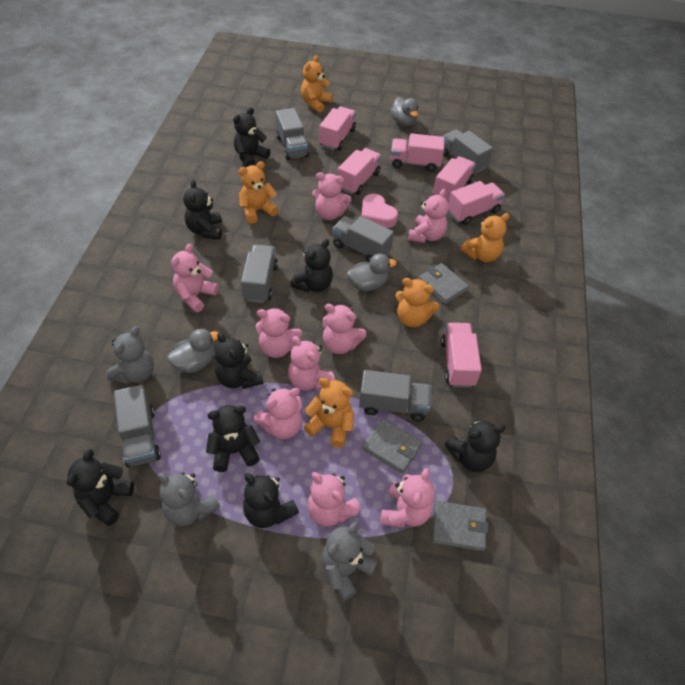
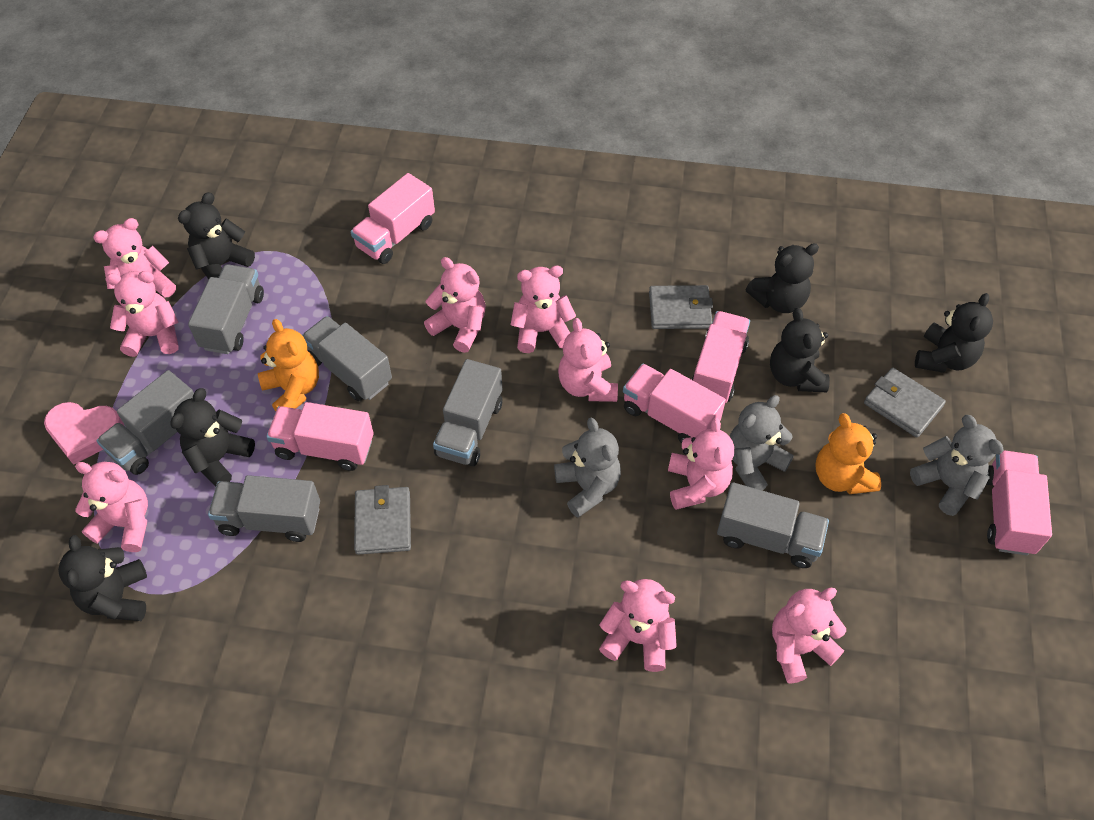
black teddy bear: 8 -> 6
grey duck: 3 -> 0
orange teddy bear: 5 -> 2
pink truck: 6 -> 5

....

§ **Description of the task**
Put each line of the listing above into the copy exactly, dropping the pictures.

§ **Problem solution**
black teddy bear: 8 -> 6
grey duck: 3 -> 0
orange teddy bear: 5 -> 2
pink truck: 6 -> 5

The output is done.